YOUR OBJECTIVE >> Where the data below begins, start duplicating lines exactly, and finish with the line containing "new: konewka (brązowy) (1st from left)"; add nothing else. Leave the pictures out.

(Scene comparison data)
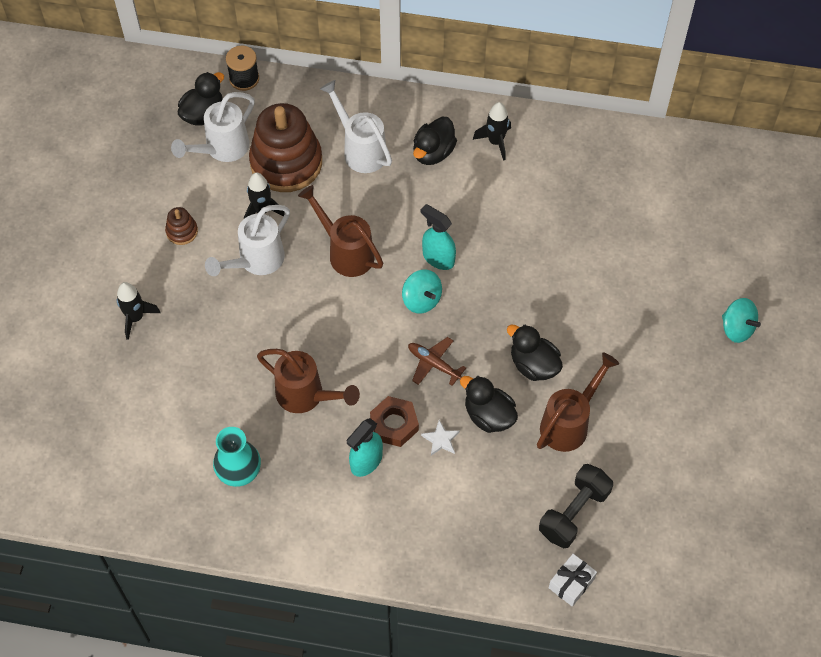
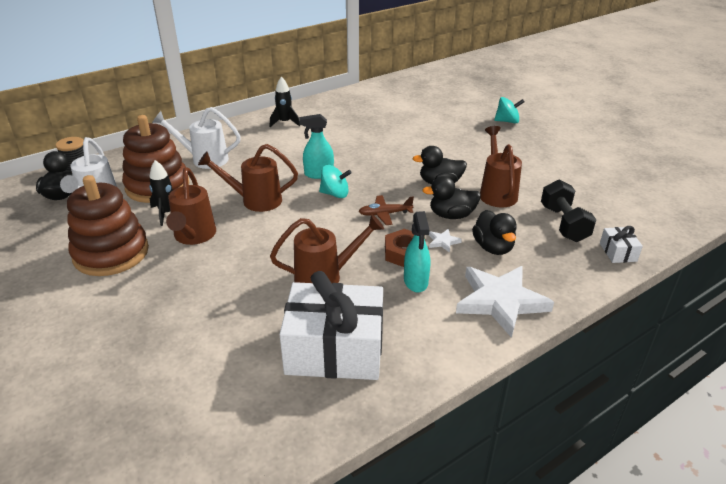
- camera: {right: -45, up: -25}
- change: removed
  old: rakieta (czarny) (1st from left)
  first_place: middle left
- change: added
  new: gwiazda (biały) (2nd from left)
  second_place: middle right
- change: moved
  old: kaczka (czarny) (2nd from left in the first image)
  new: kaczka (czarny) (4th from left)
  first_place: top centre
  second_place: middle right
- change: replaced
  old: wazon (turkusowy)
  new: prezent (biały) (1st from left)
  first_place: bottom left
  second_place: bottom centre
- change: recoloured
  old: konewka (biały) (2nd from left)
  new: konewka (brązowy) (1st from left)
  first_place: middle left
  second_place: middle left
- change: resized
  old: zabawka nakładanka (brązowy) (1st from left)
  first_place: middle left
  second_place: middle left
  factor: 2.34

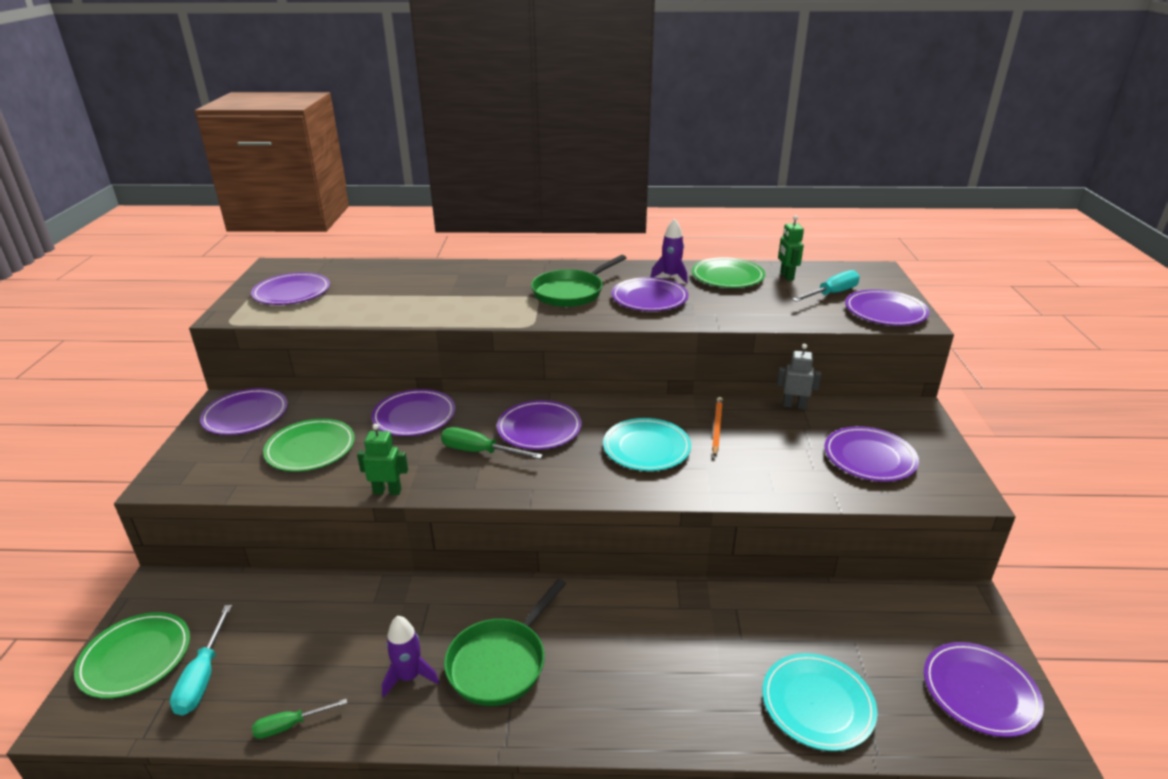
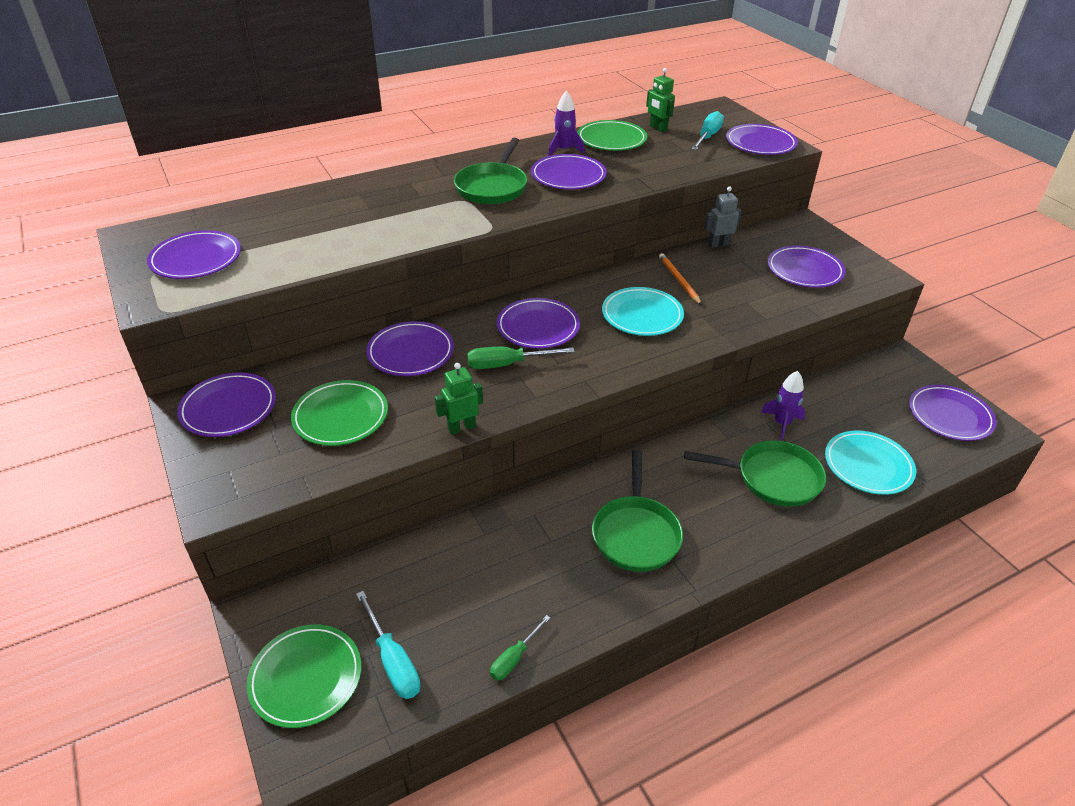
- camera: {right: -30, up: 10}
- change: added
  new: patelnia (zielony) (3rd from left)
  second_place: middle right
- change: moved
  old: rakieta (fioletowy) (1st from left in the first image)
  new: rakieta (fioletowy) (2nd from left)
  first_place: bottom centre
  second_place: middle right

WRITTEN RESPONSE >>
- camera: {right: -45, up: -25}
- change: removed
  old: rakieta (czarny) (1st from left)
  first_place: middle left
- change: added
  new: gwiazda (biały) (2nd from left)
  second_place: middle right
- change: moved
  old: kaczka (czarny) (2nd from left in the first image)
  new: kaczka (czarny) (4th from left)
  first_place: top centre
  second_place: middle right
- change: replaced
  old: wazon (turkusowy)
  new: prezent (biały) (1st from left)
  first_place: bottom left
  second_place: bottom centre
- change: recoloured
  old: konewka (biały) (2nd from left)
  new: konewka (brązowy) (1st from left)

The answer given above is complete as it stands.